INPUT FOR THIS TASK:

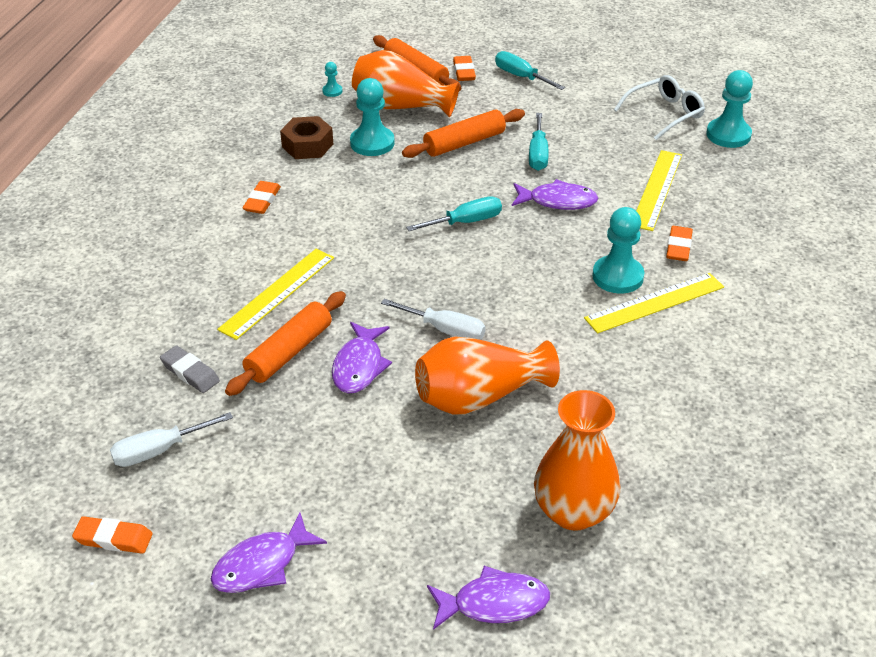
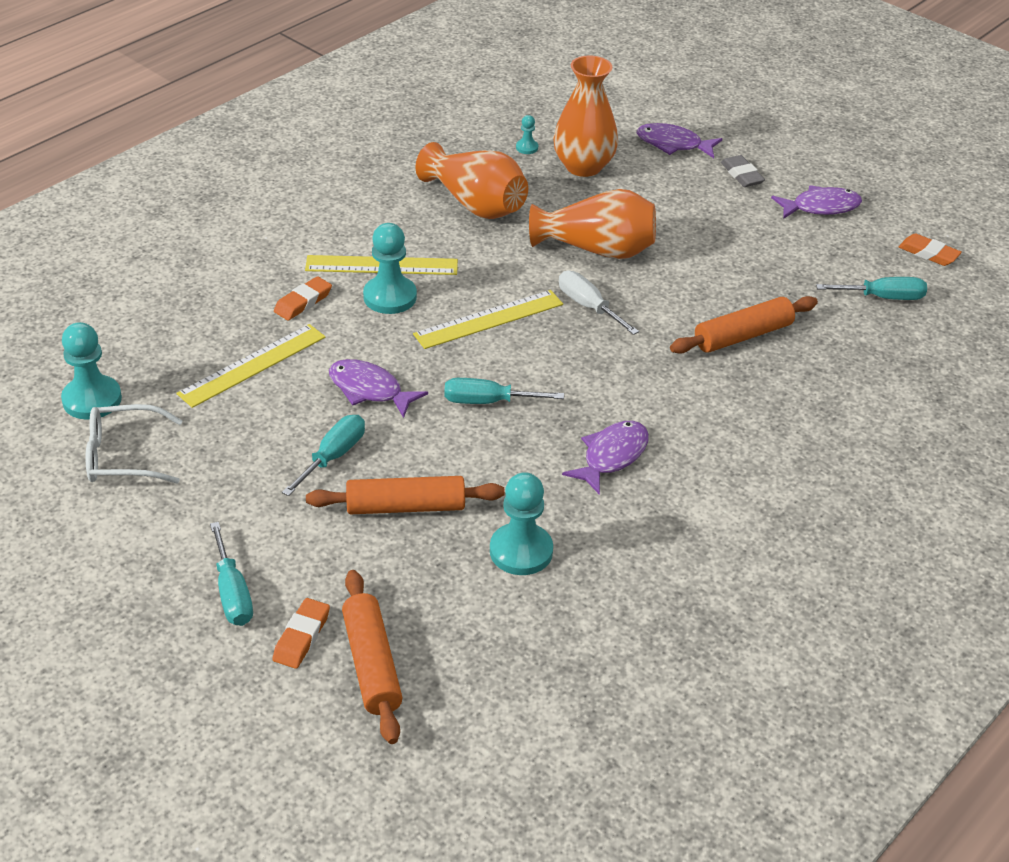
camera: 155 degrees left, 0 degrees up
(159, 450) = (883, 297): white screwdriver -> turquoise screwdriver
(190, 373) = (842, 348): grey eraser -> grey eraser (742, 175)
(262, 201) = (703, 513): orange eraser -> none
(278, 293) = (730, 394): yellow ruler -> yellow ruler (489, 319)
(307, 145) = (607, 580): brown nut -> none
(332, 91) = (519, 674): turquoise pawn -> turquoise pawn (527, 148)
(359, 366) = (684, 304): purple fish -> purple fish (612, 456)
(400, 106) = (442, 602): orange vase -> orange vase (476, 204)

TASK DIRECTIONS: Could you retype the whole listing word for word, minus its pictures?

TASK SOLUTION:
camera: 155 degrees left, 0 degrees up
(159, 450) = (883, 297): white screwdriver -> turquoise screwdriver
(190, 373) = (842, 348): grey eraser -> grey eraser (742, 175)
(262, 201) = (703, 513): orange eraser -> none
(278, 293) = (730, 394): yellow ruler -> yellow ruler (489, 319)
(307, 145) = (607, 580): brown nut -> none
(332, 91) = (519, 674): turquoise pawn -> turquoise pawn (527, 148)
(359, 366) = (684, 304): purple fish -> purple fish (612, 456)
(400, 106) = (442, 602): orange vase -> orange vase (476, 204)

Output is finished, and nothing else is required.